* _EXERCISE GOAL_: Check each line of the records below and collect those that include the word "white".

+ + +

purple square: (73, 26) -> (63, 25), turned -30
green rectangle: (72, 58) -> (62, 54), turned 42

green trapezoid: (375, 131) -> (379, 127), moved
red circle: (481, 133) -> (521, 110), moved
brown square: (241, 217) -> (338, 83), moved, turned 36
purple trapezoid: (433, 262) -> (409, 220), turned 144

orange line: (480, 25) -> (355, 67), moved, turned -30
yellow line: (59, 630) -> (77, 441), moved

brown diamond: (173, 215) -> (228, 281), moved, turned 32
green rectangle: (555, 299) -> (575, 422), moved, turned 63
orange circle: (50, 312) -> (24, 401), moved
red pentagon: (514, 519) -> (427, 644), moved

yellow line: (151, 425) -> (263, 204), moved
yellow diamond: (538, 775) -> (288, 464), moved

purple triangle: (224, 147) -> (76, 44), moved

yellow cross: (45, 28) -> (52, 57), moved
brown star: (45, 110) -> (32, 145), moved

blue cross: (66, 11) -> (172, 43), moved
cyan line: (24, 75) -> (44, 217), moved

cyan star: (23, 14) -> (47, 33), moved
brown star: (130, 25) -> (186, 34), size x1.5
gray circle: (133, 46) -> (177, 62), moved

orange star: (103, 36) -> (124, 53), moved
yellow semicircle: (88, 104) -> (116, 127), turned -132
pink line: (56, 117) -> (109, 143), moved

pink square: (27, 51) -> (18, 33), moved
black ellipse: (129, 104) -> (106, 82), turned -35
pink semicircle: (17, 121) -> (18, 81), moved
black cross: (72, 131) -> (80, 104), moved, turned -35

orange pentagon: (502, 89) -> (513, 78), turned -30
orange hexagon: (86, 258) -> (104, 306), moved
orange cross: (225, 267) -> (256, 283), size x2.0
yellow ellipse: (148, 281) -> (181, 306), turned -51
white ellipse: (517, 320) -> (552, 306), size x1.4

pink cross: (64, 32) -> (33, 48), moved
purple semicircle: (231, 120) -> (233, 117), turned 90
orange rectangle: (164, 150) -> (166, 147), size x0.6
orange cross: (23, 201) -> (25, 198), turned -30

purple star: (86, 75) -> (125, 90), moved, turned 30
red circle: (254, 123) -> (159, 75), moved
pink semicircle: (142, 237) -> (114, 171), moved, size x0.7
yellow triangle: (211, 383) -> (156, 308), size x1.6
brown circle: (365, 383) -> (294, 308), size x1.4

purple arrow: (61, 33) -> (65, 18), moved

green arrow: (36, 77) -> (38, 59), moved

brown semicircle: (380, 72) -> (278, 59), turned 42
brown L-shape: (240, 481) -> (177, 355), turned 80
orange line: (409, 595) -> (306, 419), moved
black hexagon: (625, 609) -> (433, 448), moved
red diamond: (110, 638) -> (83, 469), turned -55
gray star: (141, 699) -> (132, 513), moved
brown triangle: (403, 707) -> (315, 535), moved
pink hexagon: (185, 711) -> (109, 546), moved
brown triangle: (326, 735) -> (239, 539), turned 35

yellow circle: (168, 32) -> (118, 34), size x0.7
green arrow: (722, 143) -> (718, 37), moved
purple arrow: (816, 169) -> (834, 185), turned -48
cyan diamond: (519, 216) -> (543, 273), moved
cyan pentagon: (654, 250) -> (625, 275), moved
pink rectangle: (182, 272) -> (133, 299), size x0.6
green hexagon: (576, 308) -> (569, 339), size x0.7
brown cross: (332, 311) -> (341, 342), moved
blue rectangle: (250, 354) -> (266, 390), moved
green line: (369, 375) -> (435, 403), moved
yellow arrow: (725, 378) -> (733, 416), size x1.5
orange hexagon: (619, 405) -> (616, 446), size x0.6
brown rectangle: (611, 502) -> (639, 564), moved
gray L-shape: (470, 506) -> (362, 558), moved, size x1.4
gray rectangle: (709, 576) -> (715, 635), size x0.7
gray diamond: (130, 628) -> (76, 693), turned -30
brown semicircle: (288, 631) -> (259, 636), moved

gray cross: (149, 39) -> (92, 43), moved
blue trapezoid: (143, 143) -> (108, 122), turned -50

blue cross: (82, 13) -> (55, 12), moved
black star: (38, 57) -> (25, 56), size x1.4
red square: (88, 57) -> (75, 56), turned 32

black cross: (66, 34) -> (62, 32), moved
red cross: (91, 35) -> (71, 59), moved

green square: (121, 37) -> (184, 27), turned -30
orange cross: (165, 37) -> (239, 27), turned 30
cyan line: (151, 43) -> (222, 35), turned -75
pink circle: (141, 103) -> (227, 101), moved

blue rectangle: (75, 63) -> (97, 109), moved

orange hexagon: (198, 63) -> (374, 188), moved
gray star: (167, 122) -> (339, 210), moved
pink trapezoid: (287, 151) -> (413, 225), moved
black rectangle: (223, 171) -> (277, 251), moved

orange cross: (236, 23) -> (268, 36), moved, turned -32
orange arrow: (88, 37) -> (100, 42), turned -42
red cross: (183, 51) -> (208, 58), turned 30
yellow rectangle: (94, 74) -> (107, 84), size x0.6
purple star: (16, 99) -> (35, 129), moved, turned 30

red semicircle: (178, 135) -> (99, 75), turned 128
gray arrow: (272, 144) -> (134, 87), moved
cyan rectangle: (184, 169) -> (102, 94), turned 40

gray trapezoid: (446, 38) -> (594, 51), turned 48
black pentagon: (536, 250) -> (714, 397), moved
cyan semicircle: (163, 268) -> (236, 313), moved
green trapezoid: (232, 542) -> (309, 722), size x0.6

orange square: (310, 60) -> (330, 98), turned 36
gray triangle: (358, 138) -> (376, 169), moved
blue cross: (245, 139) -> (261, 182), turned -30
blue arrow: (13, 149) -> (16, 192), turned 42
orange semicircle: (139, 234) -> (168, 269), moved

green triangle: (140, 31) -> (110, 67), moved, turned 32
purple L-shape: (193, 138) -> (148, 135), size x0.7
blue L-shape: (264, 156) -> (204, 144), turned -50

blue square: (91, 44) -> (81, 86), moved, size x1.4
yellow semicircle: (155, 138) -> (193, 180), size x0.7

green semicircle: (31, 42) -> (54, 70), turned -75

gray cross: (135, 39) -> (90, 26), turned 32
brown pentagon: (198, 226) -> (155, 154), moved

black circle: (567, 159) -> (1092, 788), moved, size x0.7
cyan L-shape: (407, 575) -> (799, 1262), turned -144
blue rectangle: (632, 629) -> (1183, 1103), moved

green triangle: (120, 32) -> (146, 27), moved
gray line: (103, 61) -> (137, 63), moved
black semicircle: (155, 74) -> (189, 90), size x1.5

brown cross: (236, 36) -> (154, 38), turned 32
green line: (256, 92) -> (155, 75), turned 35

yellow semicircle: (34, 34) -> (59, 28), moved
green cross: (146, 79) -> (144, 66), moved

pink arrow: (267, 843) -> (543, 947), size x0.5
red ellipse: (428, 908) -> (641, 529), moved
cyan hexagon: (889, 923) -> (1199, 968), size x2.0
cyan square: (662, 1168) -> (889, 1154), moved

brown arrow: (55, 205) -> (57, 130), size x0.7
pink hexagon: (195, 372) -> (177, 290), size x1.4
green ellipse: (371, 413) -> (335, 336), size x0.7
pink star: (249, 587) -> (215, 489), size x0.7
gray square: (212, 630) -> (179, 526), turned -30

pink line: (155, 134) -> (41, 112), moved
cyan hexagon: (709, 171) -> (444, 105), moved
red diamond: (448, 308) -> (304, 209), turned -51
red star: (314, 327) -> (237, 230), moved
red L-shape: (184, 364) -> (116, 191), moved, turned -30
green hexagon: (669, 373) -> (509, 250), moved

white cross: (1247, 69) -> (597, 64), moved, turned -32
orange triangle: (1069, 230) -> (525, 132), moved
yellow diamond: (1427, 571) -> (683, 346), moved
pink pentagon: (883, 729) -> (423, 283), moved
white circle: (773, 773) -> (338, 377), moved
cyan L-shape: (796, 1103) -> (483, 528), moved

+ + +

* _RESPONSE BOX_:
white ellipse: (517, 320) -> (552, 306), size x1.4
white cross: (1247, 69) -> (597, 64), moved, turned -32
white circle: (773, 773) -> (338, 377), moved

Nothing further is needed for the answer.